→ **Task objective**
Copy out the data below as written; omit any images.

(Object state change records)
+ + + +

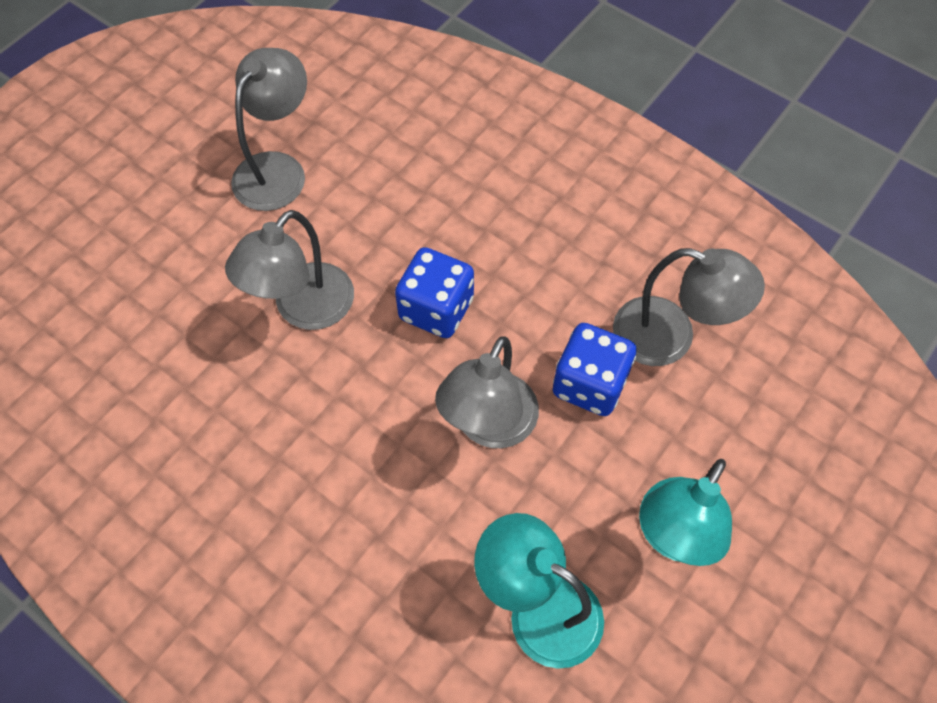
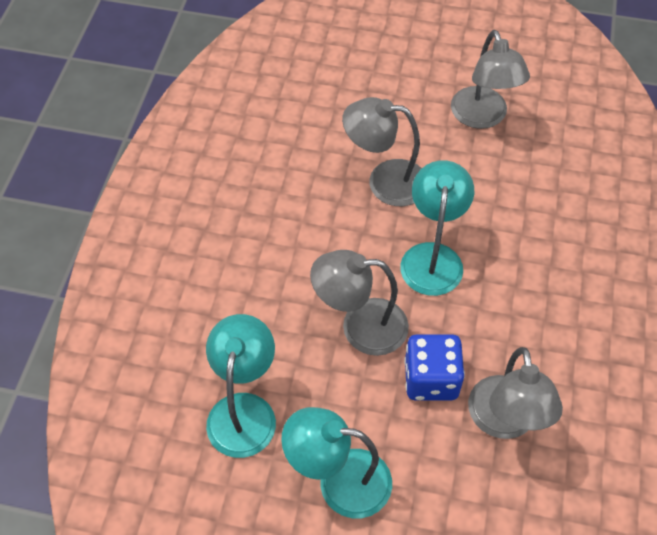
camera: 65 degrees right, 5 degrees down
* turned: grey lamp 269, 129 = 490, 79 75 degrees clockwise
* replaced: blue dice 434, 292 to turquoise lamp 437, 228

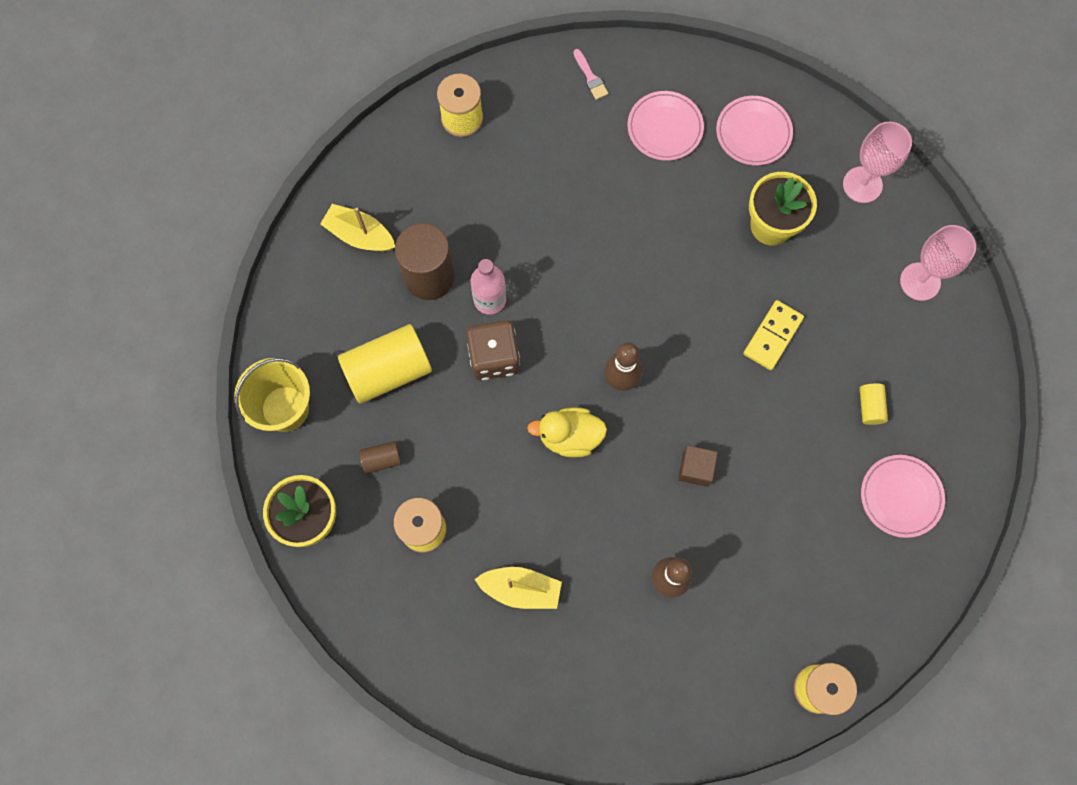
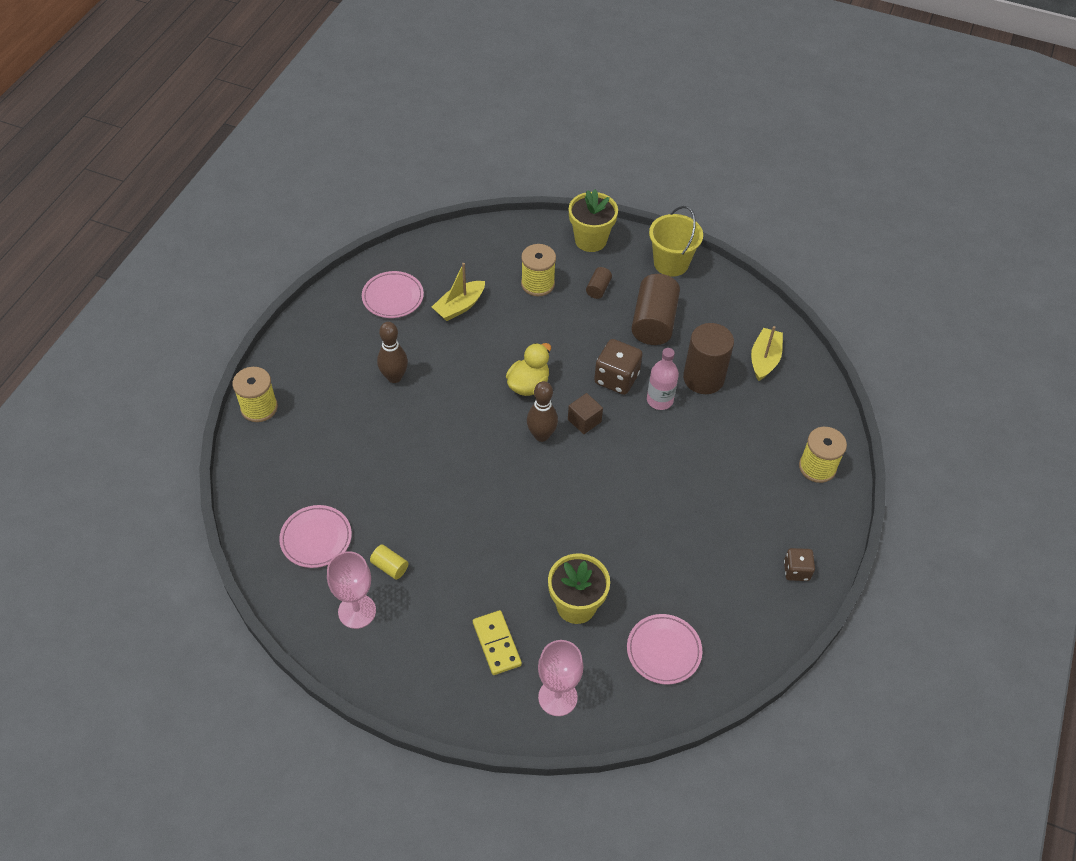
camera: 125 degrees right, 20 degrees down
* replaced: pink brush 590, 74 to brown dice 799, 564
* moved: pink plate 665, 126 to 393, 294
* turned: yellow boat 357, 227 = 767, 353 45 degrees counterclockwise
* moved: pink goblet 938, 263 to 351, 590
* moved: yellow domino 773, 335 to 497, 642
* recoloured: yellow cylinder 385, 364 to brown cylinder 655, 309
* moved: brown cube 698, 466 to 585, 413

+ + + +

→ **Written answer**
camera: 65 degrees right, 5 degrees down
* turned: grey lamp 269, 129 = 490, 79 75 degrees clockwise
* replaced: blue dice 434, 292 to turquoise lamp 437, 228

camera: 125 degrees right, 20 degrees down
* replaced: pink brush 590, 74 to brown dice 799, 564
* moved: pink plate 665, 126 to 393, 294
* turned: yellow boat 357, 227 = 767, 353 45 degrees counterclockwise
* moved: pink goblet 938, 263 to 351, 590
* moved: yellow domino 773, 335 to 497, 642
* recoloured: yellow cylinder 385, 364 to brown cylinder 655, 309
* moved: brown cube 698, 466 to 585, 413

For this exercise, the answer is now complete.